**** DATA PROVIDED ****

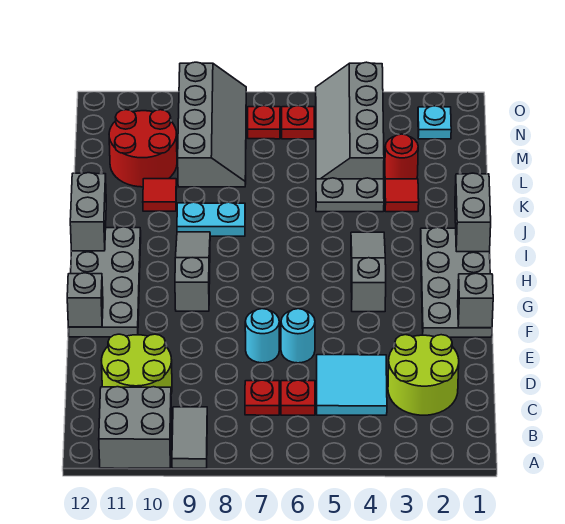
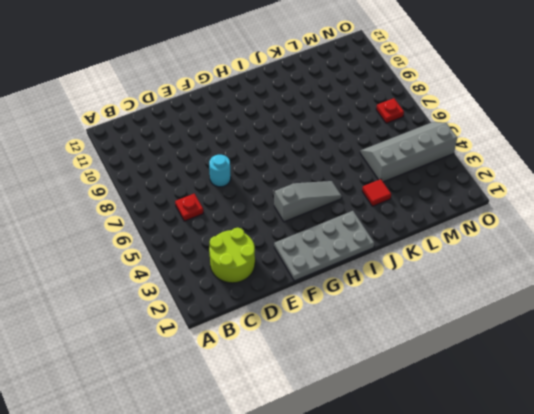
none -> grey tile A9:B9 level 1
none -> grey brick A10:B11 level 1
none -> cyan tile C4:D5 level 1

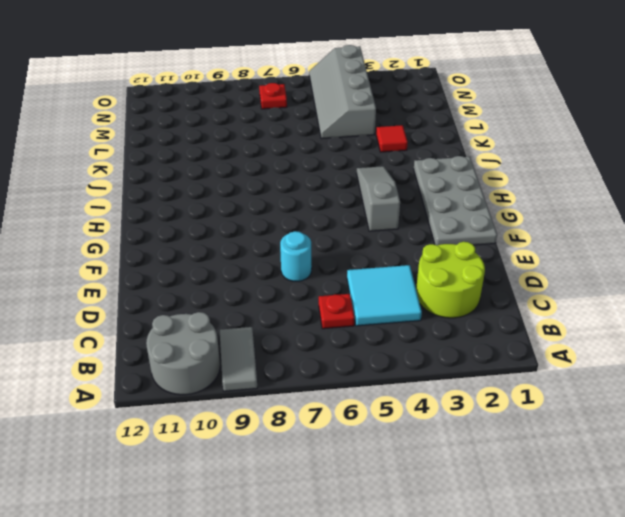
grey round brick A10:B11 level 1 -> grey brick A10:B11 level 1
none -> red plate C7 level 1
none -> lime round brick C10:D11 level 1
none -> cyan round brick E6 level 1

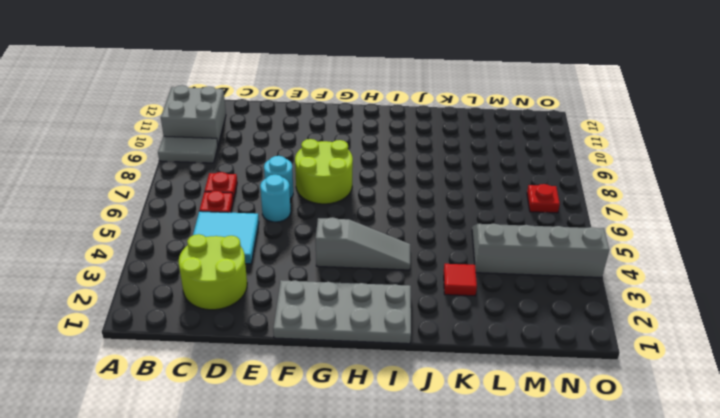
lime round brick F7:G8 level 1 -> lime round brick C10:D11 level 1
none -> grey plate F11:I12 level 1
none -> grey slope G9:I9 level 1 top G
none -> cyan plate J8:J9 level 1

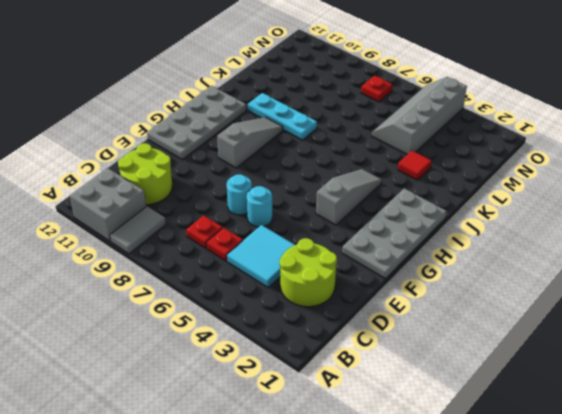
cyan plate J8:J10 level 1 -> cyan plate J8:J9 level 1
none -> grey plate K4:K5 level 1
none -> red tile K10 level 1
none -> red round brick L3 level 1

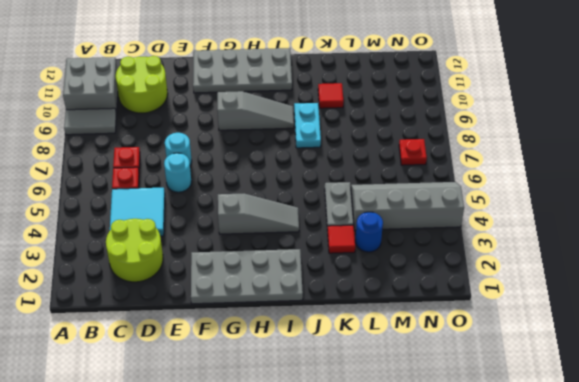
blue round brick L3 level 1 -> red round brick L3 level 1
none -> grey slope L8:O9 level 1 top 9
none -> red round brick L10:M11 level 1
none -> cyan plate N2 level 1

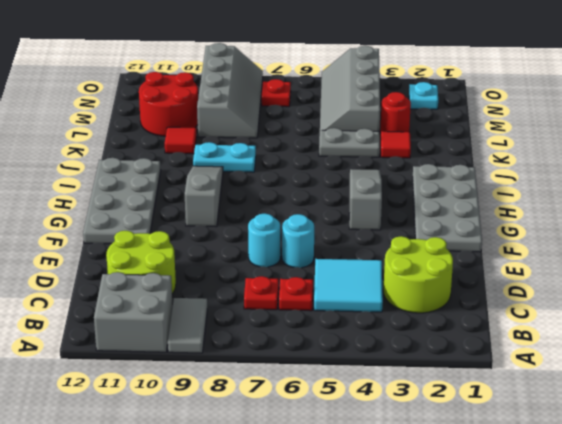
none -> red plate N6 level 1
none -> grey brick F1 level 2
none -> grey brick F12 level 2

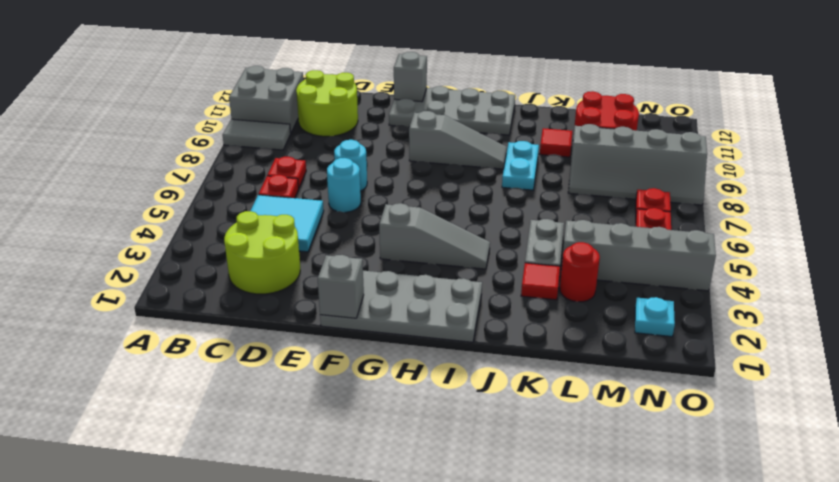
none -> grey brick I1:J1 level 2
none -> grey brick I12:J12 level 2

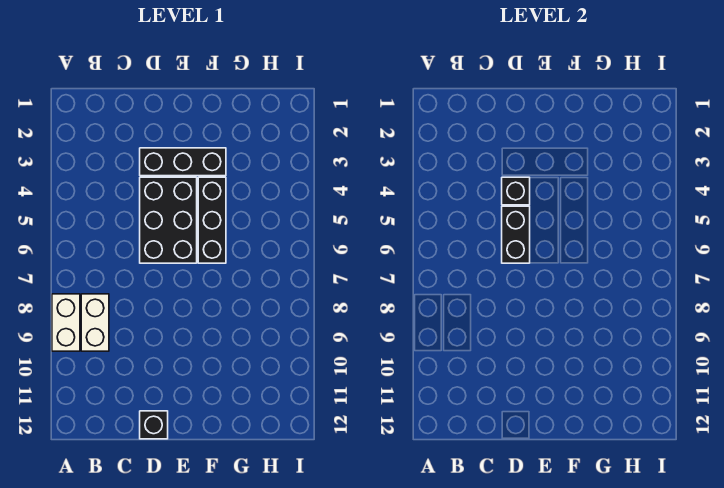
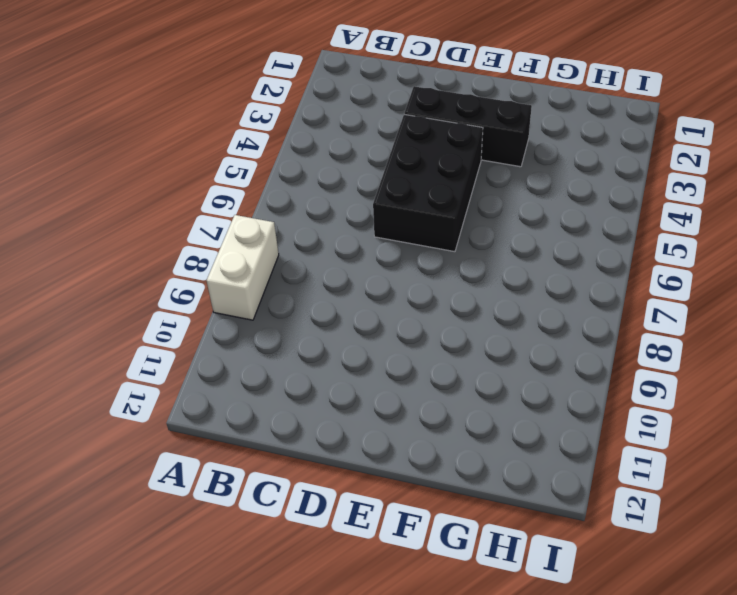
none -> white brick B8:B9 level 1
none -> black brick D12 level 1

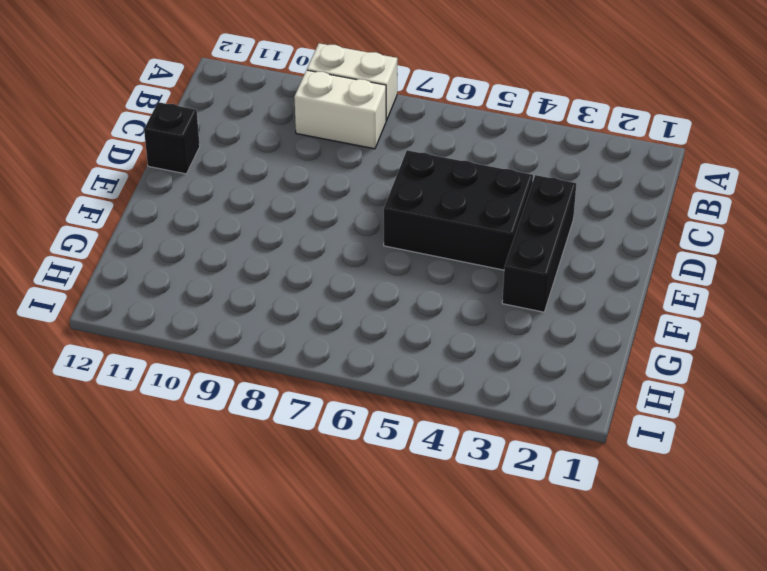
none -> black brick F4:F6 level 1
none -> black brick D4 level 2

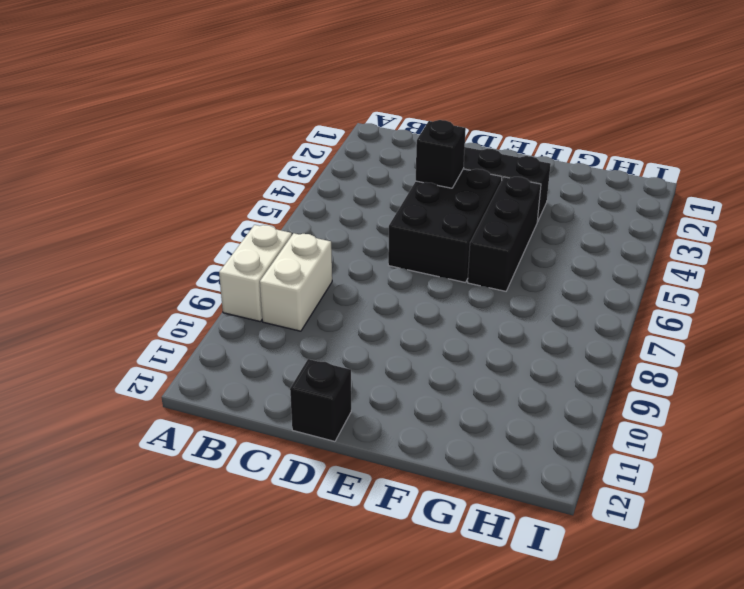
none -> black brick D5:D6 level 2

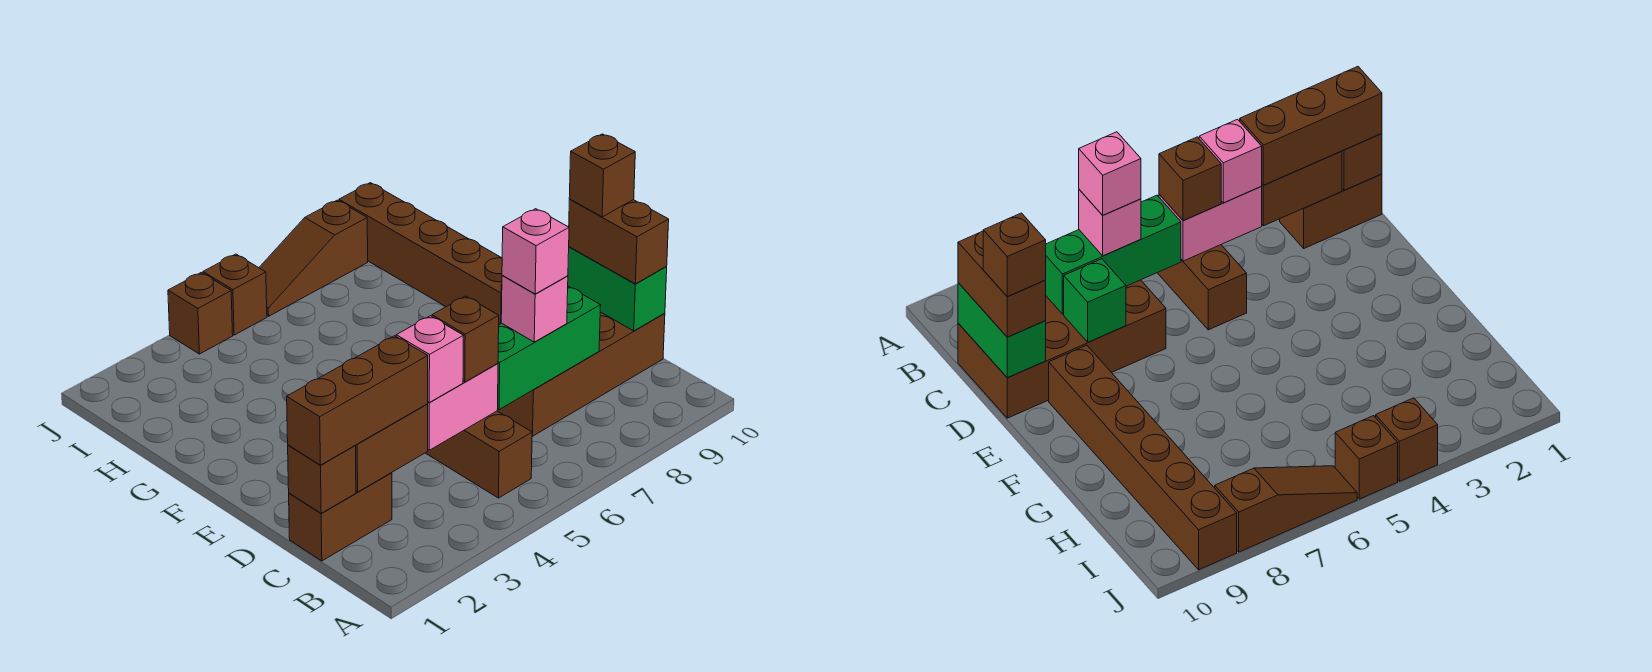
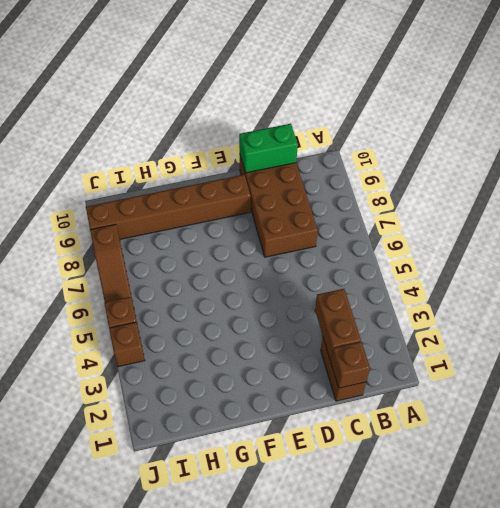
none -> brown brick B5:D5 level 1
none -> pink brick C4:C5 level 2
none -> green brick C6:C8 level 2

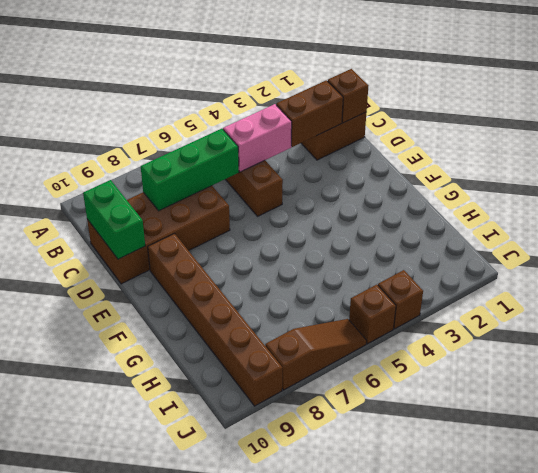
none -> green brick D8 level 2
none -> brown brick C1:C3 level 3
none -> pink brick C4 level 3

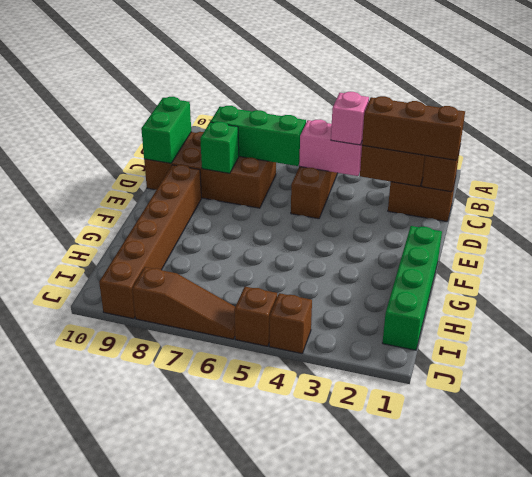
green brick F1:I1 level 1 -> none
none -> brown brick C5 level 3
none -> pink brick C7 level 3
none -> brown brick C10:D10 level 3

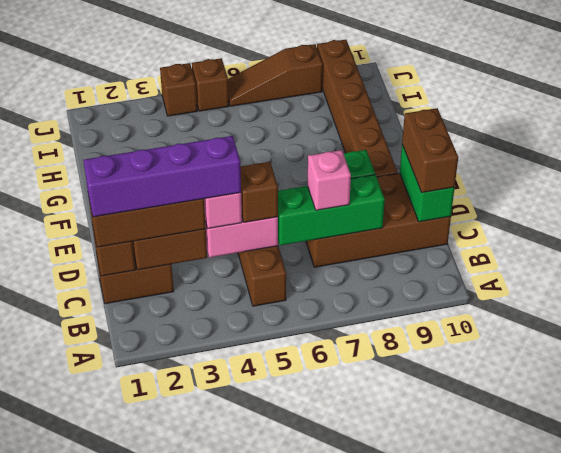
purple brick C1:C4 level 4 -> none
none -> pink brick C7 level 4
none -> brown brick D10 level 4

****

## WHAT YOU ARE ASKED TO DO
Of all the material above, only the lines from the one that has "none -> red plate C7 level 1" down to the one that has "none -> cyan plate J8:J9 level 1" are to be written out, exactly and with both ends included. Pictures are skipped.

## TASK RESULT
none -> red plate C7 level 1
none -> lime round brick C10:D11 level 1
none -> cyan round brick E6 level 1

lime round brick F7:G8 level 1 -> lime round brick C10:D11 level 1
none -> grey plate F11:I12 level 1
none -> grey slope G9:I9 level 1 top G
none -> cyan plate J8:J9 level 1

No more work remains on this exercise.